╭─ Records for the exercise

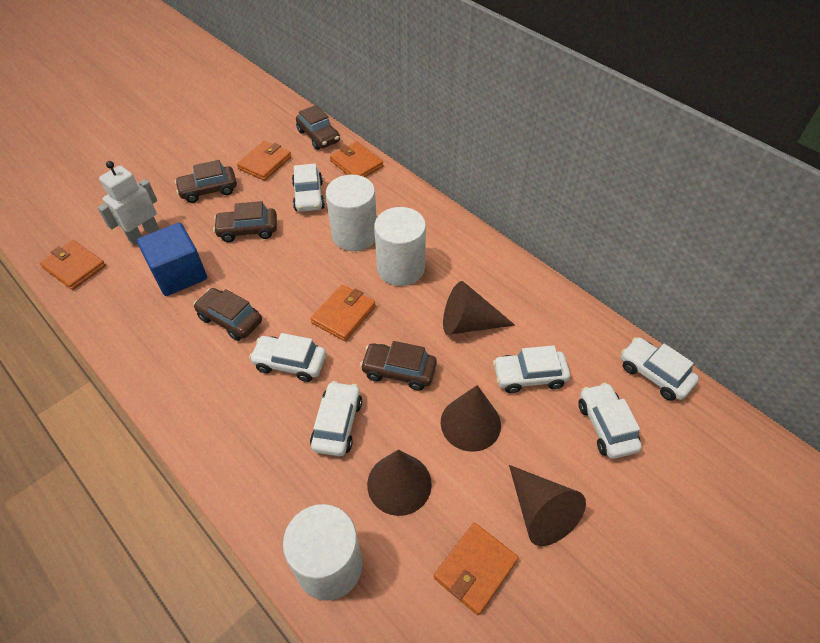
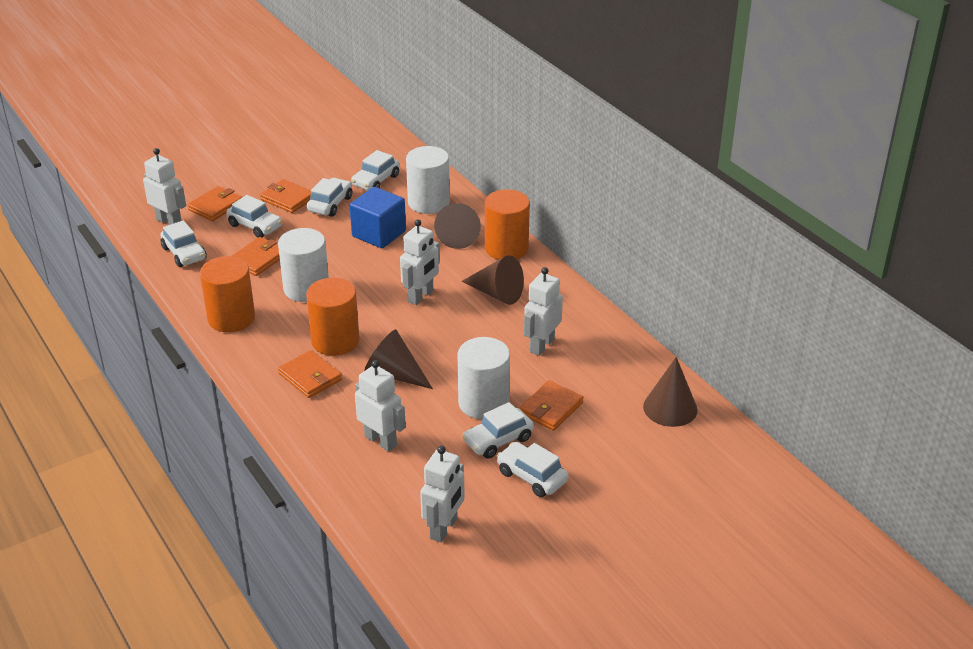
brown car: 5 -> 0
orange cylinder: 0 -> 3
white robot: 1 -> 5

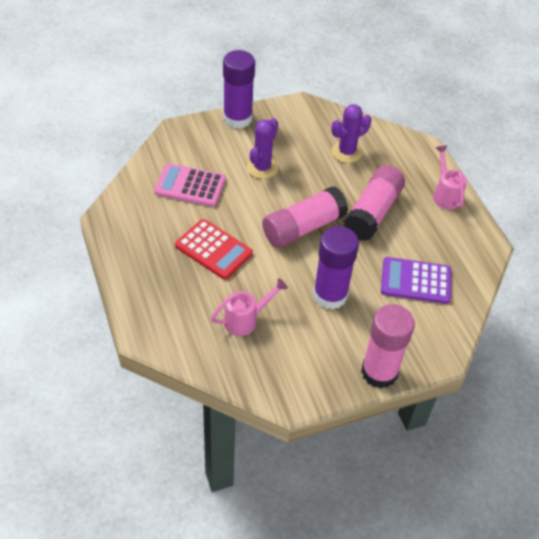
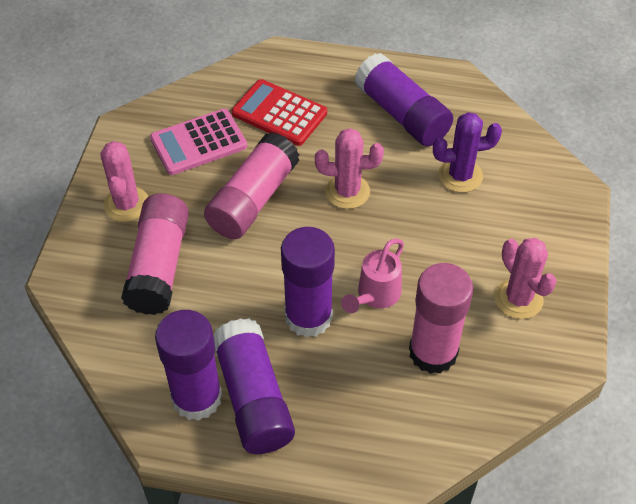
pink cactus: 0 -> 3
pink watering can: 2 -> 1
purple cactus: 2 -> 1
purple calculator: 1 -> 0
purple glue stick: 2 -> 4

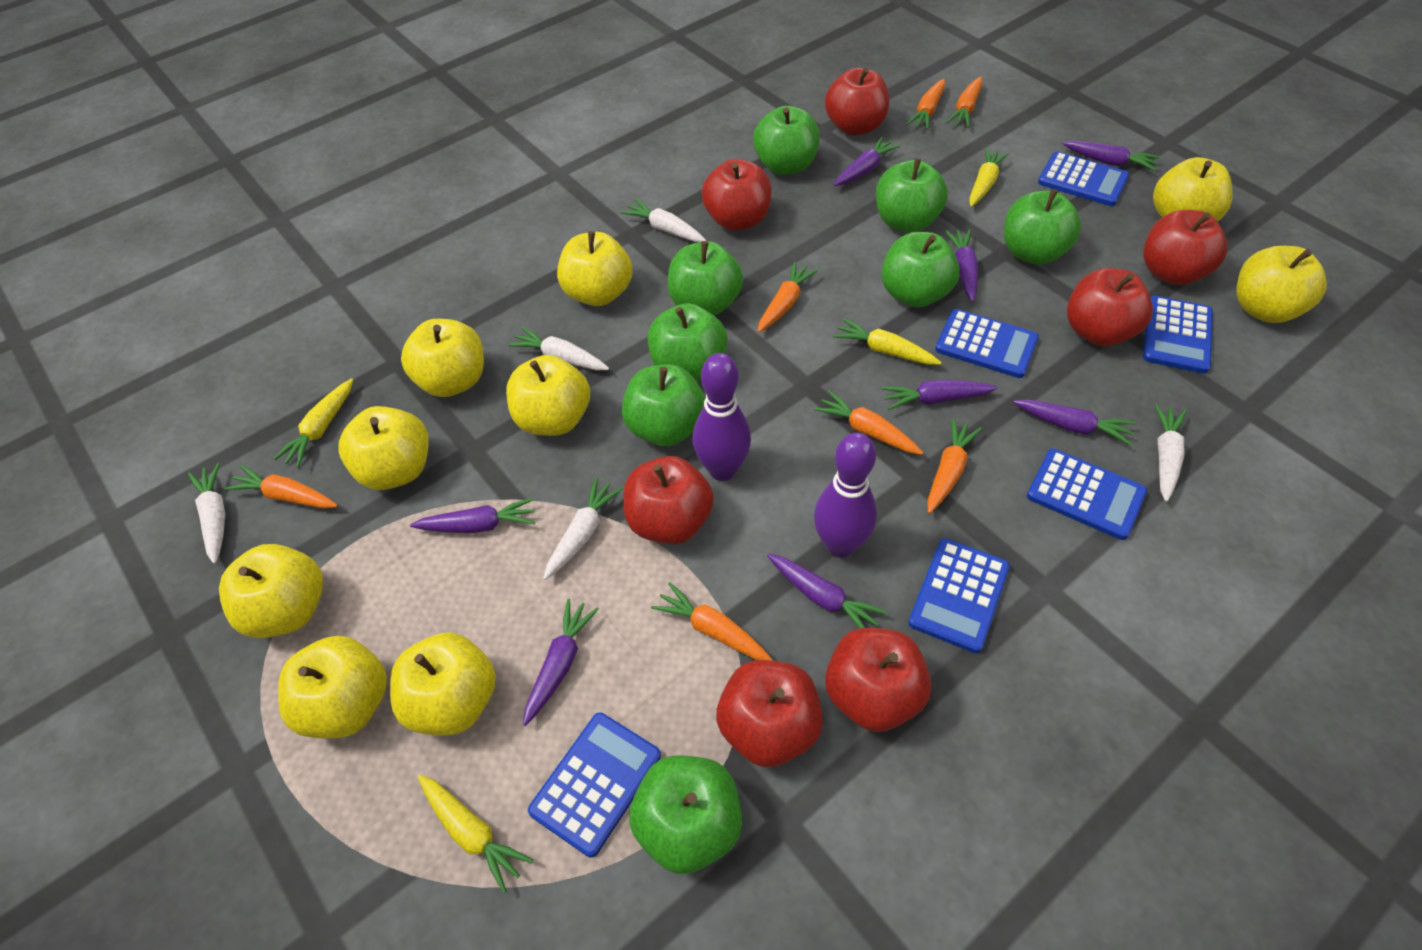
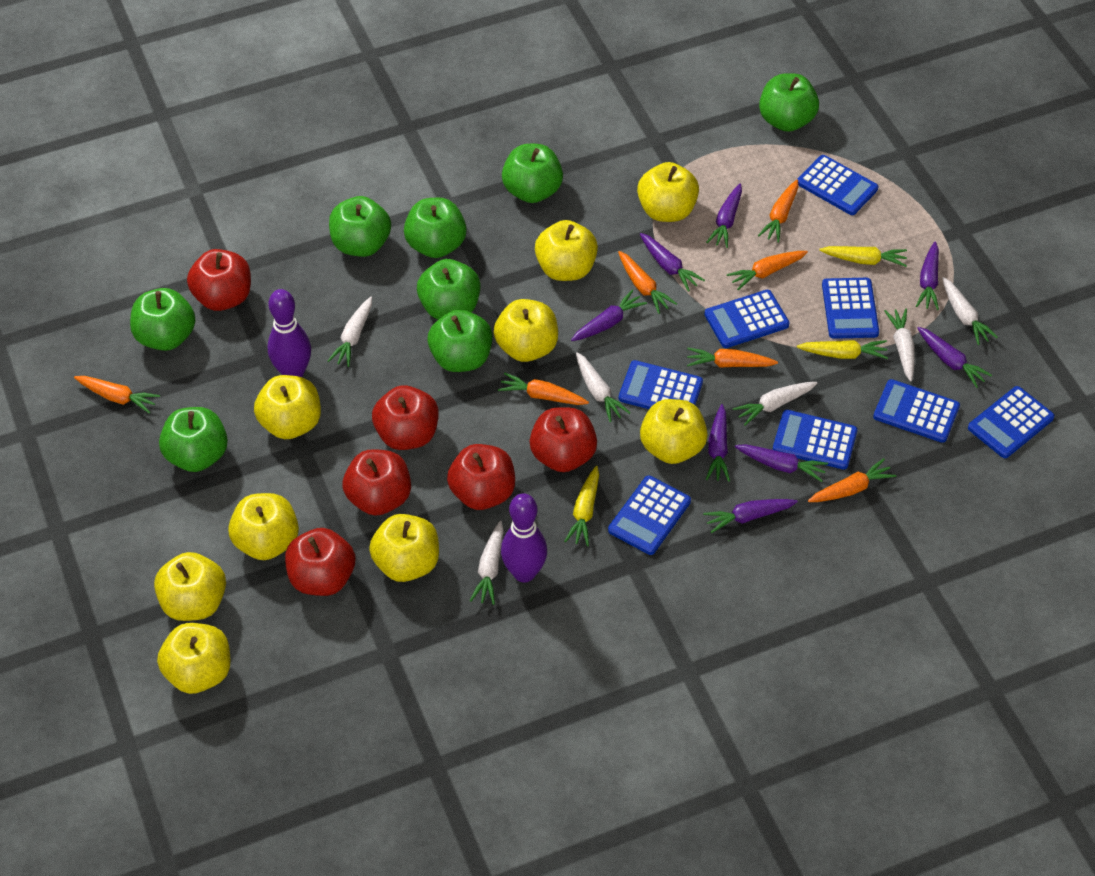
blue calculator: 6 -> 8
red apple: 7 -> 6
white carrot: 5 -> 6
yellow carrot: 4 -> 3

╰─

Activity. I'd like every record above written out again exactly, without the pictures.

Answer space.
brown car: 5 -> 0
orange cylinder: 0 -> 3
white robot: 1 -> 5

pink cactus: 0 -> 3
pink watering can: 2 -> 1
purple cactus: 2 -> 1
purple calculator: 1 -> 0
purple glue stick: 2 -> 4

blue calculator: 6 -> 8
red apple: 7 -> 6
white carrot: 5 -> 6
yellow carrot: 4 -> 3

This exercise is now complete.